■ Problem requirements: Locate each line in the records that contains the string "kern" and copy it in full. Case counts, so match uppercase and lowercase letters exactly.

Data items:
********************

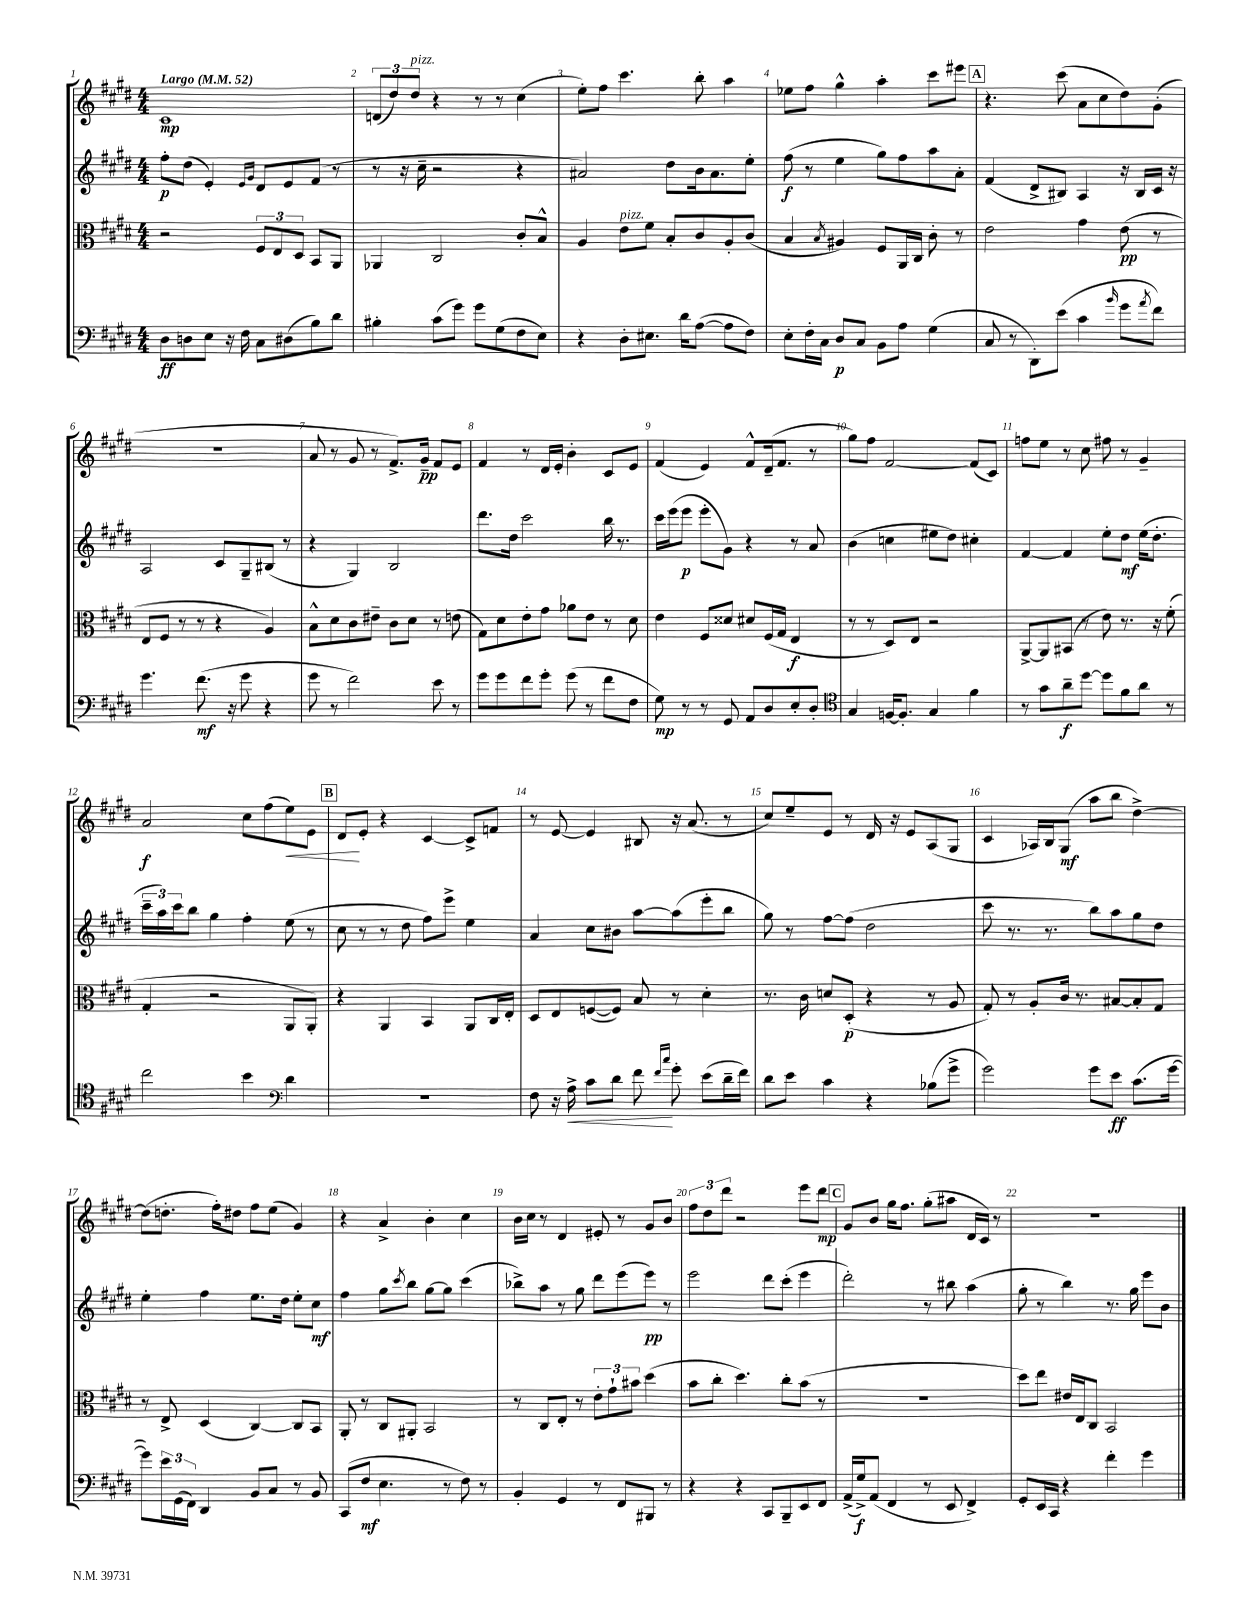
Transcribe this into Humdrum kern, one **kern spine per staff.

**kern	**kern	**kern	**kern
*staff4	*staff3	*staff2	*staff1
*clefF4	*clefC3	*clefG2	*clefG2
*k[f#c#g#d#]	*k[f#c#g#d#]	*k[f#c#g#d#]	*k[f#c#g#d#]
*M4/4	*M4/4	*M4/4	*M4/4
*MM52	*MM52	*MM52	*MM52
8D#	2r	8ff#'	1c#
8D	.	(8dd#	.
8E	.	4e')	.
16r	.	.	.
16F#	.	.	.
.	.	16qqe	.
.	.	16qqg#	.
8C#	12F#	8d#	.
.	12E	.	.
(8D#	.	8e	.
.	12D#	.	.
8B)	8BB	(8f#	.
8d#	8AA	8r	.
=	=	=	=
4B#'	4AA-	8r	(12d
.	.	.	12dd#)
.	.	16r	.
.	.	.	12dd#
.	.	16cc#~	.
(8c#	2C#	2r	4r
8g#)	.	.	.
8g#	.	.	8r
(8G#	.	.	8r
8F#	8c#'	4r	(4cc#
8E)	8B^^	.	.
=	=	=	=
4r	4A	2a#)	8ee')
.	.	.	8ff#
8D#'	8e	.	4.ccc#
8.E#	8f#	.	.
.	8B'	8dd#	.
16d#	.	.	.
([8A	8c#	16b	8bb'
.	.	8.a#	.
8A]	8A'	.	4aa
8F#)	(8c#	8ee'	.
=	=	=	=
8E'	4B	(8ff#	8ee-
16F#'	.	8r	8ff#
16C#	.	.	.
.	8qB	.	.
8D#	4A#)	4ee	4gg#^^
8C#	.	.	.
8BB	8F#	8gg#)	4aa'
8A	16AA	8ff#	.
.	16C#	.	.
(4G#	8c#'	8aa	8ccc#
.	8r	8a'	8eee#
=	=	=	=
8C#	2e	(4f#	4.r
8r	.	.	.
8DD#')	.	8d#^	.
(8e	.	8B#)	(8ccc#
4c#	4g#	4A	8a
.	.	.	8cc#
16qqb	.	.	.
8g#	(8e	16r	8dd#)
.	.	16B#	.
8qa	.	.	.
8f#)	8r	16c#	(8g#'
.	.	16r	.
=	=	=	=
4.g#	8E	2A	1r
.	8F#	.	.
.	8r	.	.
(8.f#	8r	.	.
.	4r	8c#	.
16r	.	.	.
8g#	.	8G#~	.
4r	4A)	(8B#	.
.	.	8r	.
=	=	=	=
8g#	8B^^	4r	8a
8r	8d#	.	8r
2f#)	8c#	4G#)	8g#
.	8e#~	.	8r
.	8c#	2B	8.f#^)
.	8d#	.	.
.	.	.	16g#~
8e	8r	.	8f#
8r	(8e	.	8e
=	=	=	=
8g#	8G#)	8.ddd#	4f#
8g#	8d#	.	.
.	.	16dd#	.
8f#	8e'	2ccc#	8r
8g#'	8g#	.	16d#
.	.	.	16e'
(8g#	8a-	.	4b'
8r	8e	.	.
8f#	8r	16bb	8c#
.	.	8.r	.
8F#	8d#	.	8e
=	=	=	=
8G#)	4e	16ccc#	(4f#
.	.	(16eee	.
8r	.	8eee	.
8r	8F#	8eee'	4e)
8GG#	8d##	8g#)	.
8AA	8d#	4r	8f#^^
8D#	(16F#	.	(16d#~
.	16G#	.	8.f#
8E'	4E	8r	.
8D#'	.	8a	8r
=	=	=	=
*clefC4	*	*	*
4G#	8r	(4b	8gg#)
.	8r	.	8ff#
[16F	8D#)	4cc	[2f#
8.F']	.	.	.
.	8E	.	.
4G#	2r	8ee#	.
.	.	8dd#)	.
4f#	.	4cc#'	(8f#]
.	.	.	8c#)
=	=	=	=
8r	[8AA^	[4f#	8ff
8g#	8AA]	.	8ee
8a~	(8BB#	4f#]	8r
[8dd#	8r	.	8cc#
8dd#]	8e)	8ee'	8ff#
8f#	8.r	8dd#	8r
8a	.	(16ee	4g#~
.	16r	8.dd#'	.
8r	(8f#'	.	.
=	=	=	=
2cc#	4G#'	24ccc#~	2a
.	.	24aa)	.
.	.	24ccc#	.
.	.	8bb	.
.	2r	4gg#	.
4b	.	4ff#'	8cc#
.	.	.	(8ff#
*clefF4	*	*	*
4d#	8AA	(8ee	8ee)
.	8AA')	8r	8e
=	=	=	=
1r	4r	8cc#	8d#
.	.	8r	8e'
.	4AA	8r	4r
.	.	8dd#	.
.	4BB	8ff#)	[4c#
.	.	8eee^	.
.	8AA	4ee	8c#^]
.	16C#	.	8f
.	16E'	.	.
=	=	=	=
8F#	8D#	4a	8r
16r	8E	.	[8e
16A^	.	.	.
8c#	([8F	8cc#	4e]
8d#	8F])	8b#	.
8f#	8B	[8aa	8B#
16qqf#	.	.	.
16qqcc#	.	.	.
8g#'	8r	(8aa]	16r
.	.	.	(8.a
(8e	4d#'	8eee'	.
16d#~	.	8bb	8r
16f#)	.	.	.
=	=	=	=
8d#	8.r	8gg#)	8cc#)
8e	.	8r	8ee~
.	16c#	.	.
4c#	8d	[8ff#	8e
.	(8D#'	(8ff#]	8r
4r	4r	2dd#	16d#
.	.	.	16r
.	.	.	8e
(8B-	8r	.	(8A
8g#^	8A	.	8G#
=	=	=	=
2g#)	8G#')	8ccc#	4c#
.	8r	8.r	.
.	8A'	.	16A-)
.	.	8.r	16B
.	16c#	.	(8G#
.	8.r	.	.
8g#	.	8bb)	8aa
8e	[8B#	8aa	8bb
(8.c#	8B#']	8gg#	[4dd#^)
.	8G#	8dd#	.
[16g#	.	.	.
=	=	=	=
8g#])	8r	4ee'	(8dd#]
24e	8E^	.	8.dd'
(24GG#	.	.	.
24FF#)	.	.	.
4DD#	(4D#	4ff#	.
.	.	.	16ff#')
.	.	.	8dd#
8BB	[4C#)	8.ee	8ff#
8C#	.	.	(8ee
.	.	16dd#	.
8r	8C#]	8ee'	4g#)
8BB	8BB	8cc#	.
=	=	=	=
(8CC#	8AA'	4ff#	4r
8F#	8r	.	.
4.E	8C#	8gg#	4a^
.	.	8qccc#	.
.	8AA#'	8bb	.
.	2BB	[8gg#	4b'
8r	.	8gg#]	.
8F#)	.	(4ccc#	4cc#
8r	.	.	.
=	=	=	=
4BB'	8r	8bb-^)	16b
.	.	.	16cc#
.	8C#	8aa	8r
4GG#	8E'	8r	4d#
.	8r	8gg#	.
8r	12e'	8ddd#	8e#'
.	12g#`	.	.
8FF#	.	(8eee	8r
.	12b#	.	.
8BBB#	(4dd#	8eee)	8g#
8r	.	8r	8b
=	=	=	=
4r	8b	2eee	12ff#
.	.	.	12dd#
.	8cc#'	.	.
.	.	.	12ddd#
4r	4.dd#)	.	2r
8CC#	.	8ddd#	.
8BBB~	8cc#'	(8ccc#'	.
8EE	(8b	4eee	8eee
8FF#	8r	.	8ddd#
=	=	=	=
(16AA^	1r	2ddd#')	8g#
16G#^)	.	.	.
(8AA	.	.	8b
4FF#	.	.	16gg#
.	.	.	8.ff#
8r	.	8r	(8gg#'
8EE	.	8bb#	8aa#
4FF#^)	.	(4aa	16d#
.	.	.	16c#)
.	.	.	8r
=	=	=	=
8GG#'	8dd#)	8gg#'	1r
16EE	8ee	8r	.
16CC#	.	.	.
4r	16e#	4bb)	.
.	16E	.	.
.	8C#	.	.
4f#'	2BB	8.r	.
.	.	16gg#	.
4g#	.	8eee	.
.	.	8b	.
==	==	==	==
*-	*-	*-	*-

********************

■ Exercise result:
Transcribe this into Humdrum kern, one **kern spine per staff.
**kern	**kern	**kern	**kern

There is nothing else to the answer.